What you have to do:
Give the records below again, word for word. No pictures belong in the copy.

(Coordinate-based change listings)
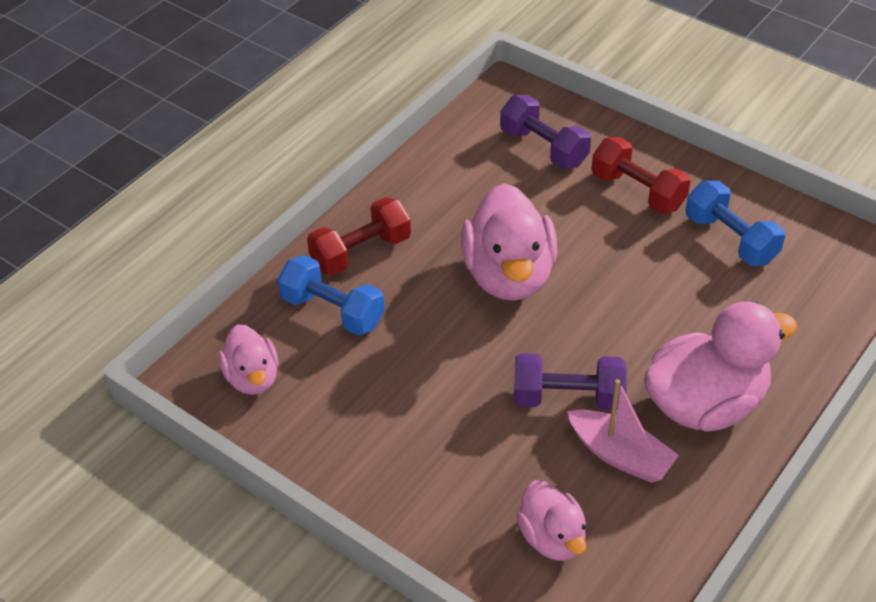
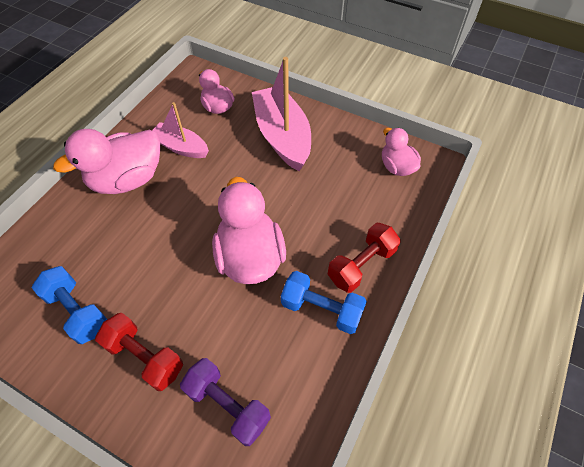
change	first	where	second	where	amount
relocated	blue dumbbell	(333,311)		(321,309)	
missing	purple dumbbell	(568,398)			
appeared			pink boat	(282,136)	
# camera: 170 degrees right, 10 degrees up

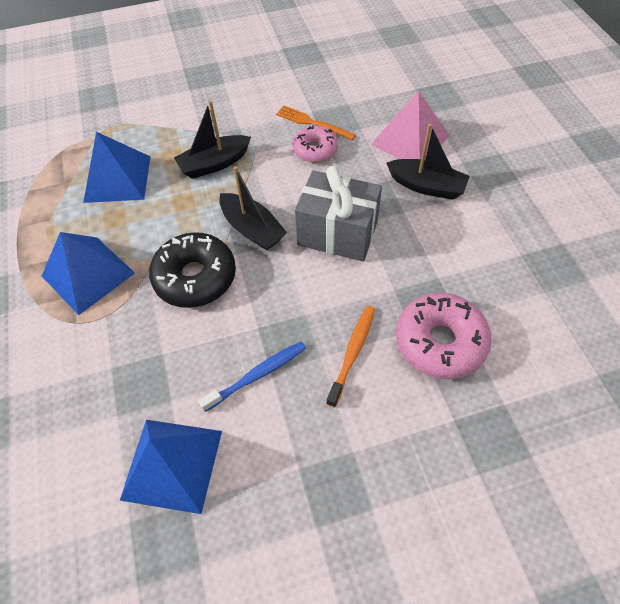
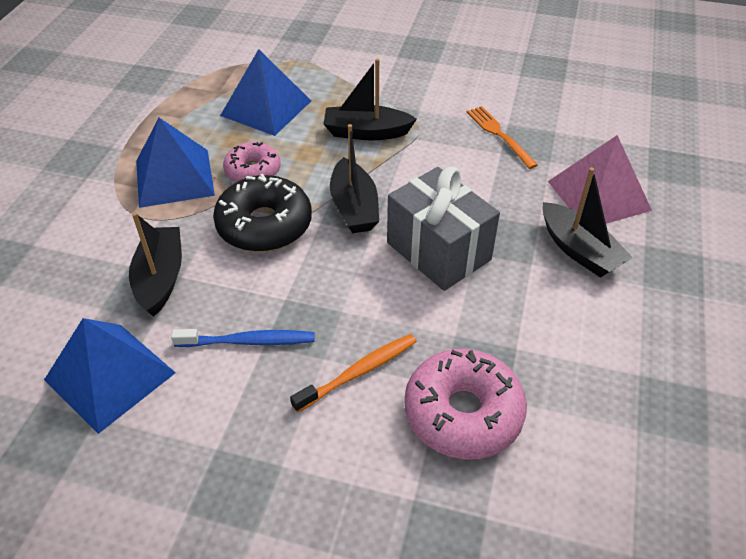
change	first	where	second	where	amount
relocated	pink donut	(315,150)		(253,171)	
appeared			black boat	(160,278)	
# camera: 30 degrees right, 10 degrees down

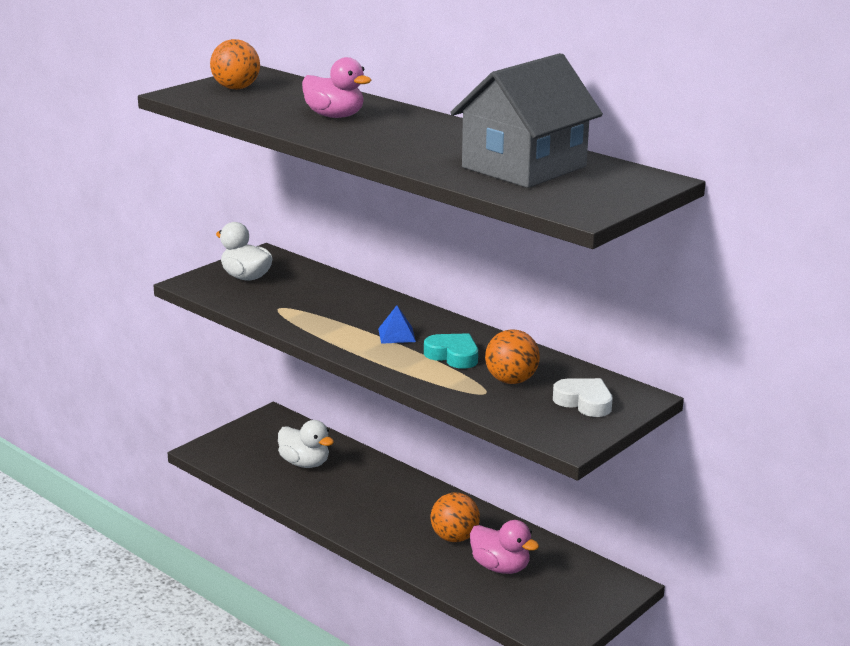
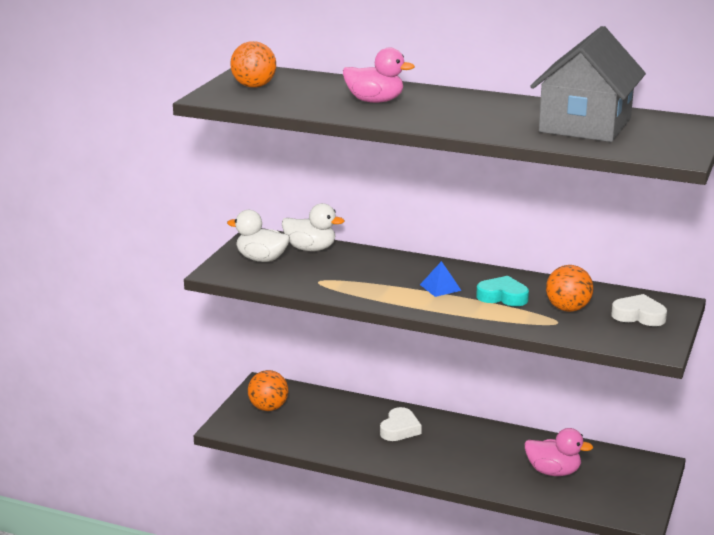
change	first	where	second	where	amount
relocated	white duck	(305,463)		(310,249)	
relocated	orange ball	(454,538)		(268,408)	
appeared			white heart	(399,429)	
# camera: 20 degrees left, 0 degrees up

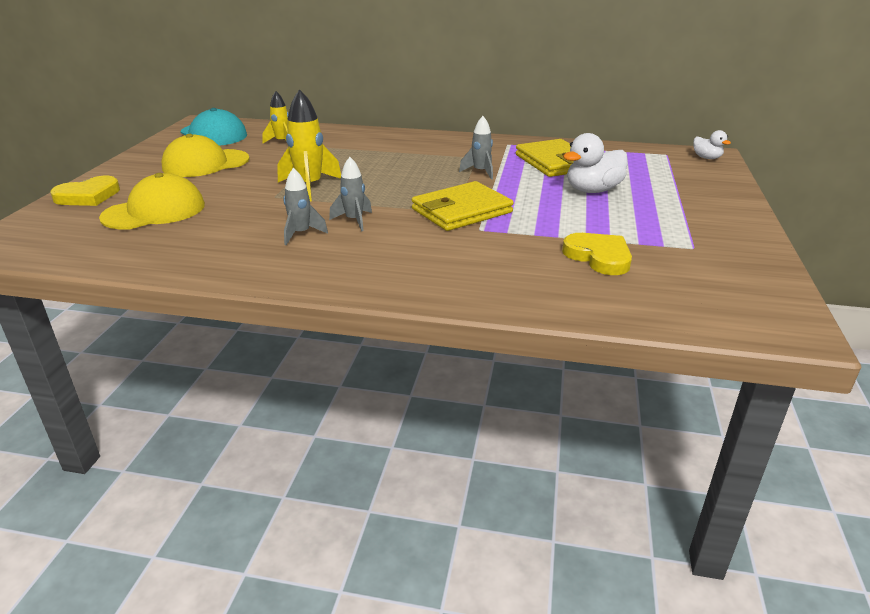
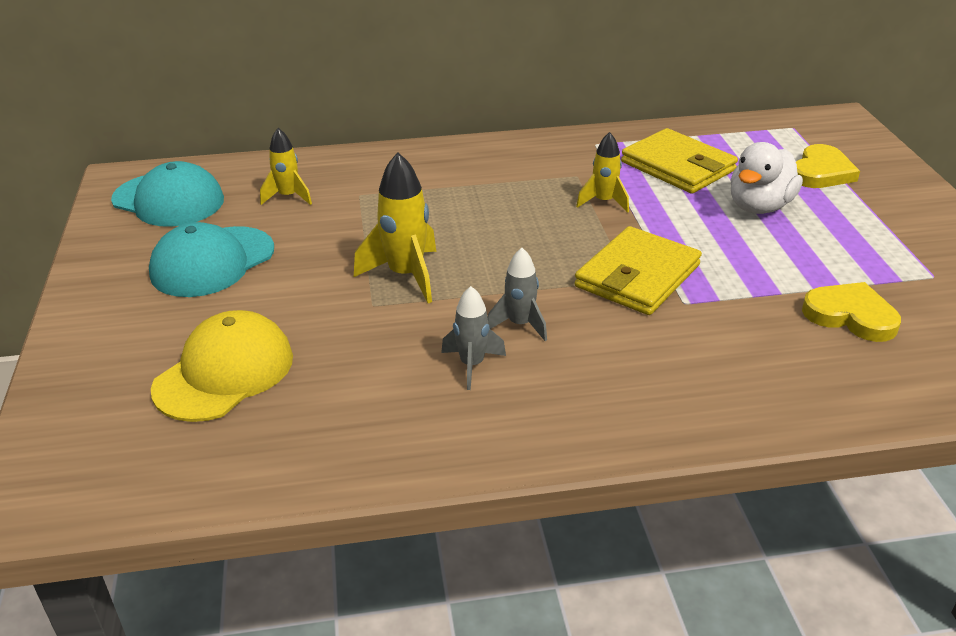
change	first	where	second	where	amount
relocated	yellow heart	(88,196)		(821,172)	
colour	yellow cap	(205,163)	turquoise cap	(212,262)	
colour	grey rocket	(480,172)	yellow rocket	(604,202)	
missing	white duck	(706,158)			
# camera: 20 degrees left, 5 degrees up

Response to the exercise:
change	first	where	second	where	amount
relocated	blue dumbbell	(333,311)		(321,309)	
missing	purple dumbbell	(568,398)			
appeared			pink boat	(282,136)	
# camera: 170 degrees right, 10 degrees up

change	first	where	second	where	amount
relocated	pink donut	(315,150)		(253,171)	
appeared			black boat	(160,278)	
# camera: 30 degrees right, 10 degrees down

change	first	where	second	where	amount
relocated	white duck	(305,463)		(310,249)	
relocated	orange ball	(454,538)		(268,408)	
appeared			white heart	(399,429)	
# camera: 20 degrees left, 0 degrees up

change	first	where	second	where	amount
relocated	yellow heart	(88,196)		(821,172)	
colour	yellow cap	(205,163)	turquoise cap	(212,262)	
colour	grey rocket	(480,172)	yellow rocket	(604,202)	
missing	white duck	(706,158)			
# camera: 20 degrees left, 5 degrees up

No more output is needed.